▶ _Your objective_
Quote the lines of the listing below word for word, starting with the line that contains "Which is behind, point" and going on through the last line of the listing.

▶ _Given information_
▼

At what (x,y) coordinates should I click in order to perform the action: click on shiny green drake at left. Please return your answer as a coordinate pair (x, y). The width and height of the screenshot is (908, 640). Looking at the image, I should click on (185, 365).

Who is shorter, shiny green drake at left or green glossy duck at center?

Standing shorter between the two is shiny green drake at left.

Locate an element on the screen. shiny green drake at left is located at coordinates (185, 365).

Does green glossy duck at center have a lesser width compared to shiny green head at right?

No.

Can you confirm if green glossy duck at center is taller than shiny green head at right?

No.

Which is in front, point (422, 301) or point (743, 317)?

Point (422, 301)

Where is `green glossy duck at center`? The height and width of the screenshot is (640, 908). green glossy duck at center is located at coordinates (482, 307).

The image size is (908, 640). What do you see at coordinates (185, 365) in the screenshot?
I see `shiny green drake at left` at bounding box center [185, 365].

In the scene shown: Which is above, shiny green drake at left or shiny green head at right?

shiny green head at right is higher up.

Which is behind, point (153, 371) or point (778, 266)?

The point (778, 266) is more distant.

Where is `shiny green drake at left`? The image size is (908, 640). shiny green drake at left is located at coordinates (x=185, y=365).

▲

▶ _Solution to this task_
Which is behind, point (153, 371) or point (778, 266)?

The point (778, 266) is more distant.

Where is `shiny green drake at left`? The image size is (908, 640). shiny green drake at left is located at coordinates (x=185, y=365).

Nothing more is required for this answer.